Start of Data records

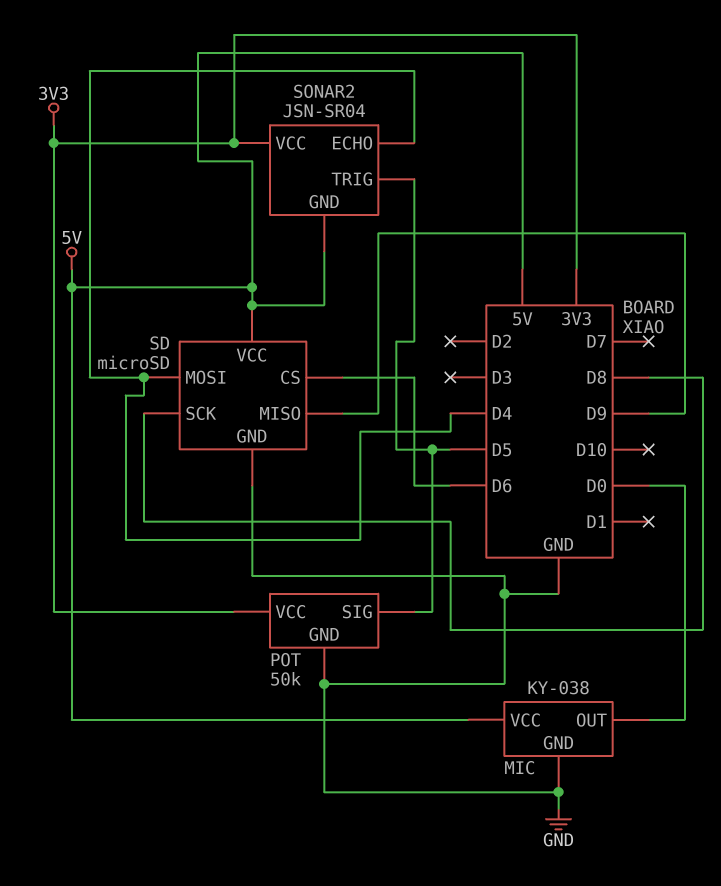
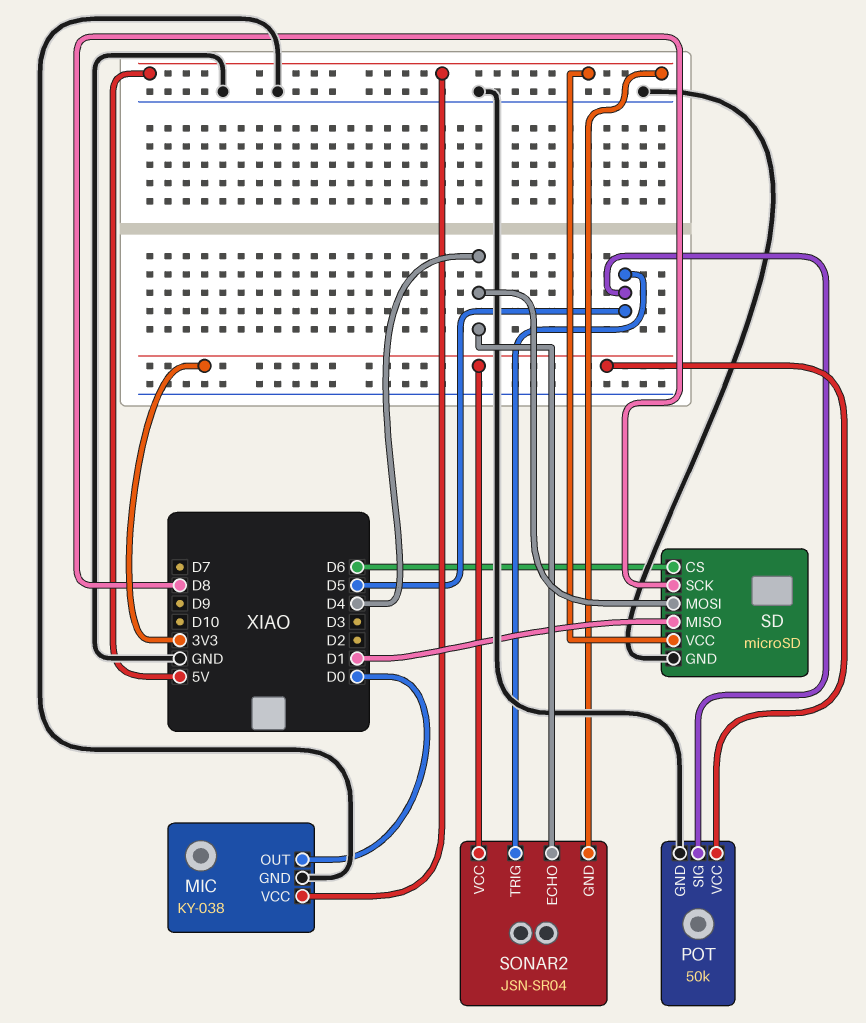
SD pin MISO: D9 -> D1

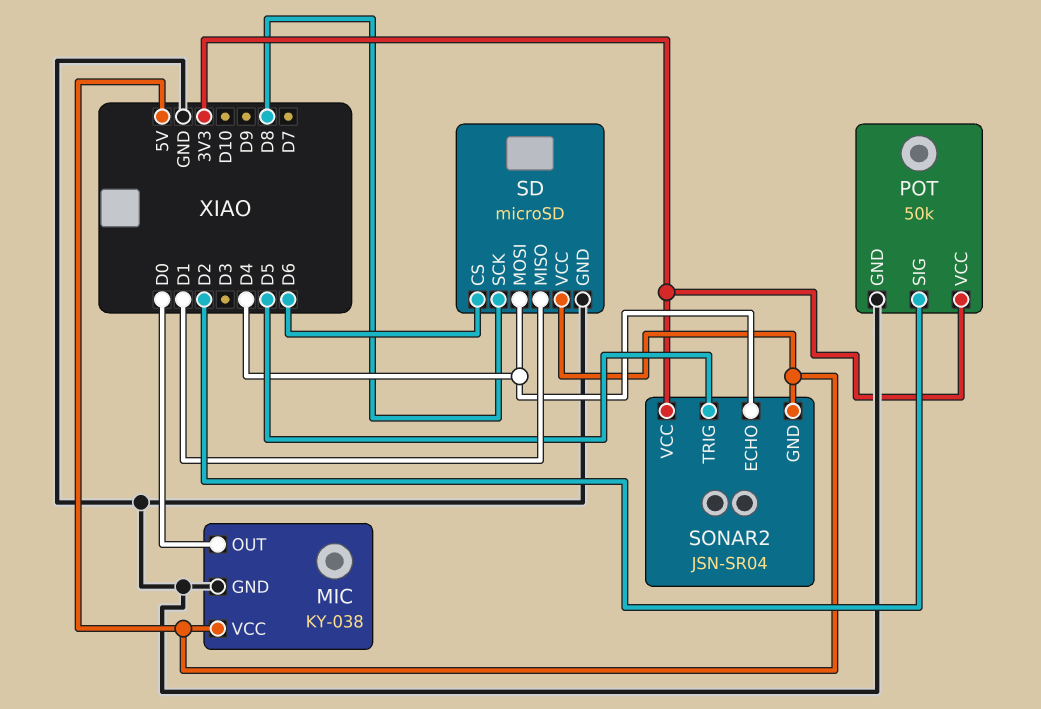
POT pin SIG: D5 -> D2

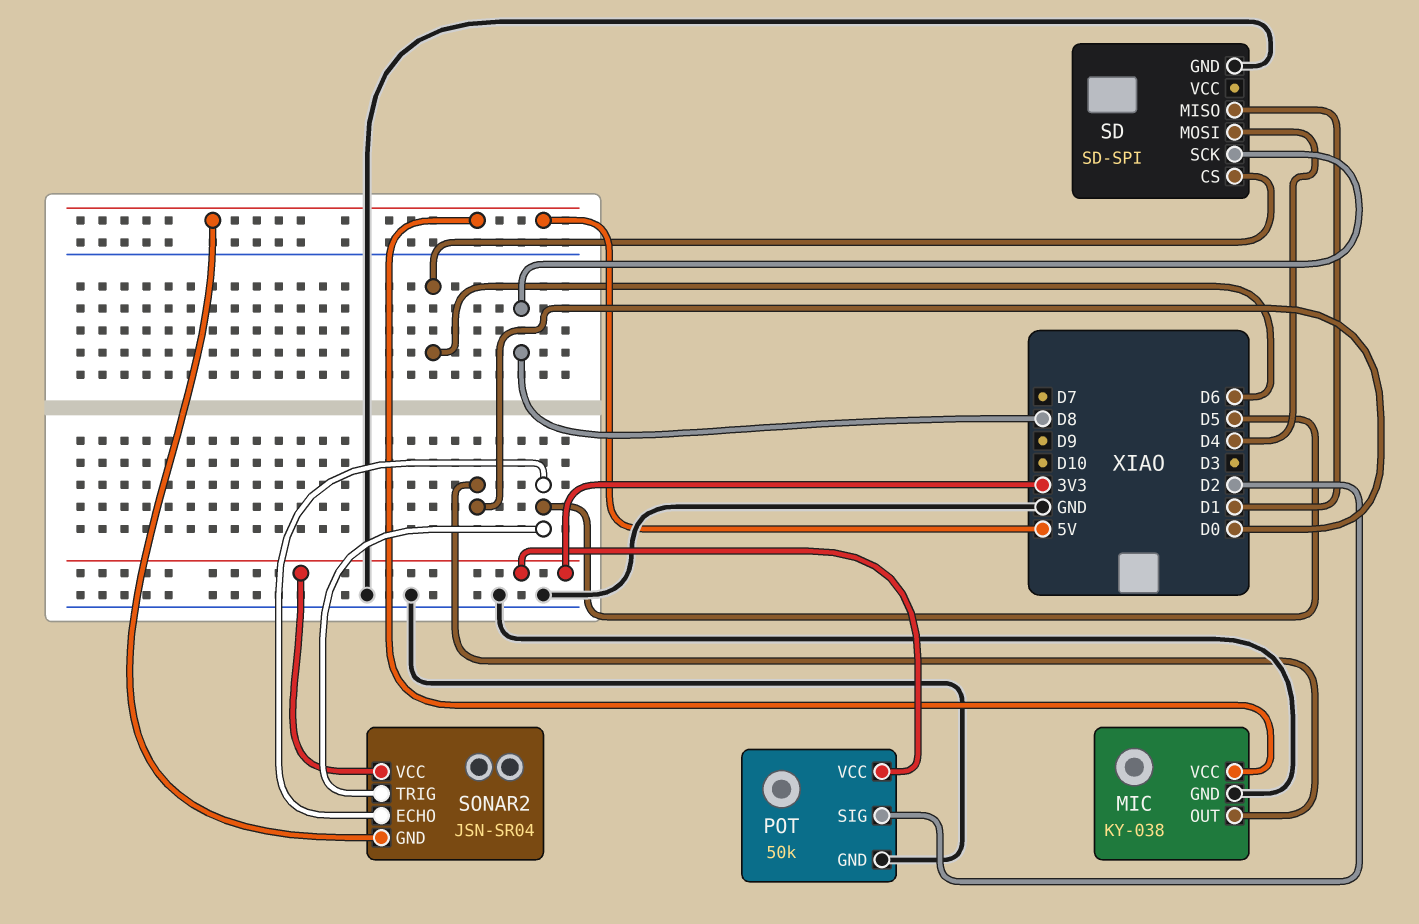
SD: microSD -> SD-SPI
SD pin VCC: 5V -> none
SONAR2 pin ECHO: D4 -> D5

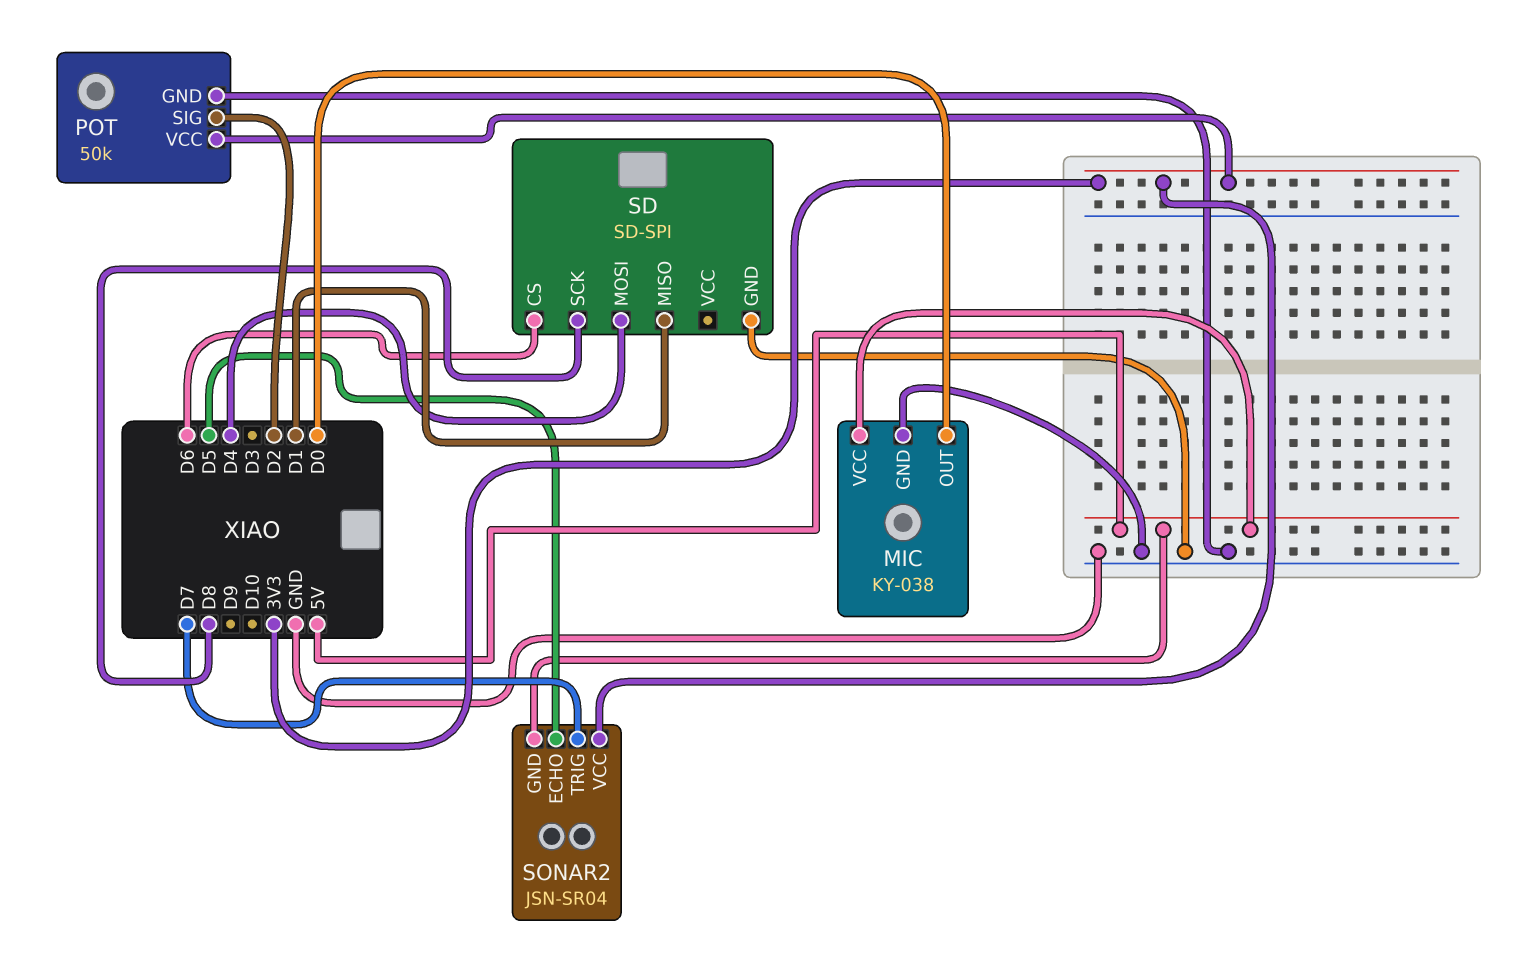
SONAR2 pin TRIG: D5 -> D7

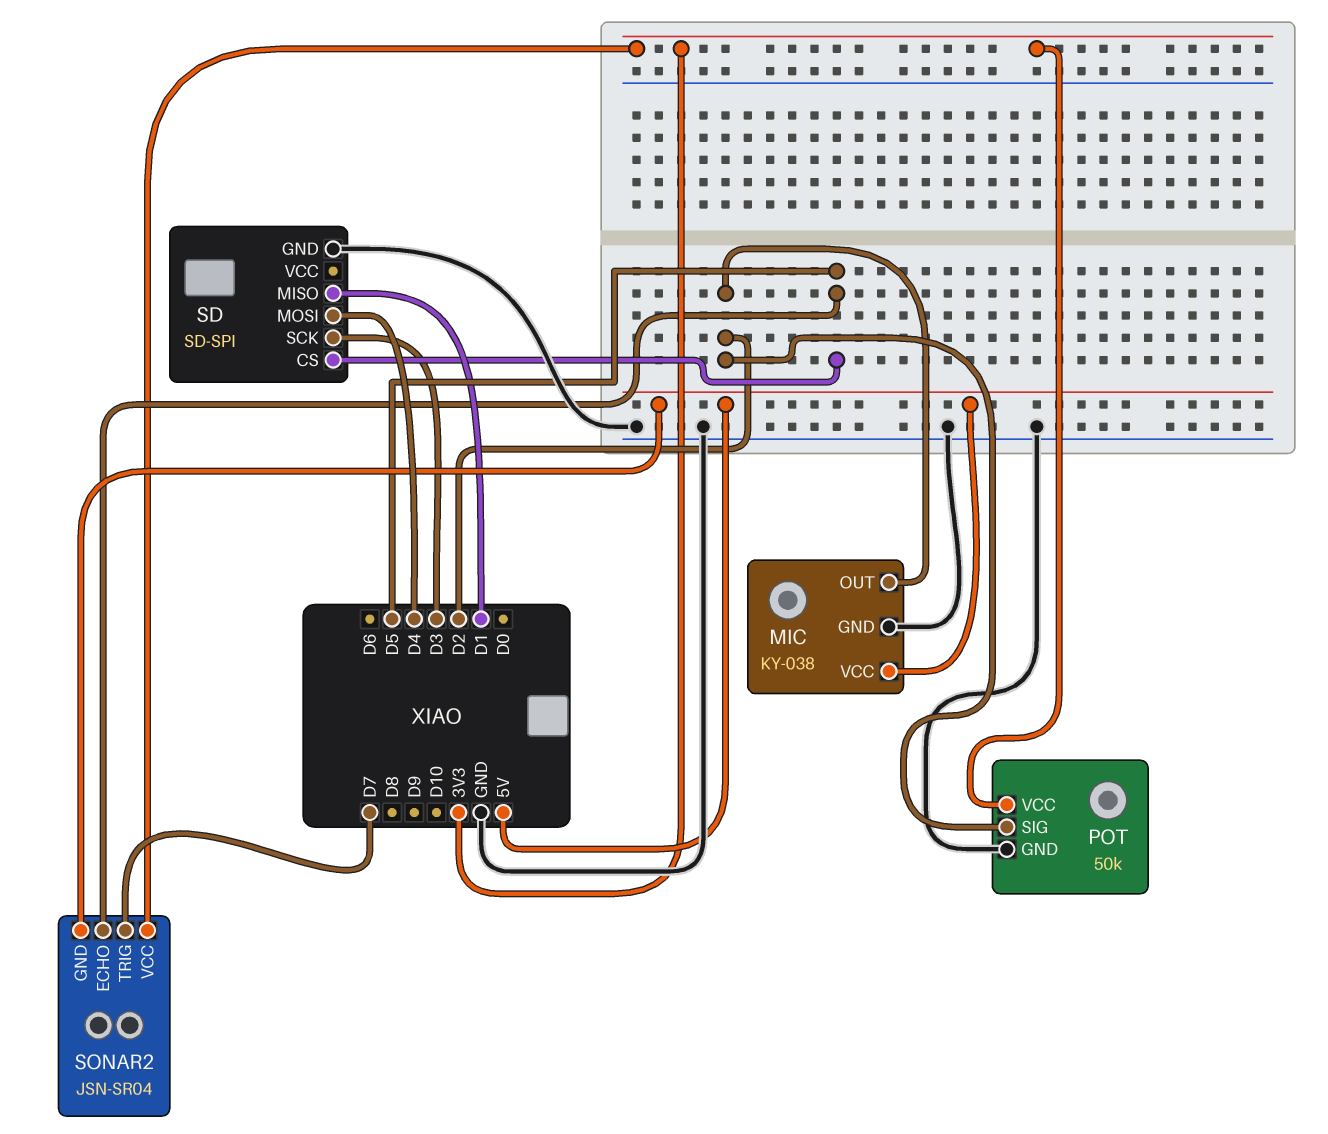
MIC pin OUT: D0 -> D2
SD pin CS: D6 -> D5
SD pin SCK: D8 -> D3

End of Data records

Required action: Write out the records above exactly. Pictures do not belong in the copy.

Exercise answer:
SD pin MISO: D9 -> D1

POT pin SIG: D5 -> D2

SD: microSD -> SD-SPI
SD pin VCC: 5V -> none
SONAR2 pin ECHO: D4 -> D5

SONAR2 pin TRIG: D5 -> D7

MIC pin OUT: D0 -> D2
SD pin CS: D6 -> D5
SD pin SCK: D8 -> D3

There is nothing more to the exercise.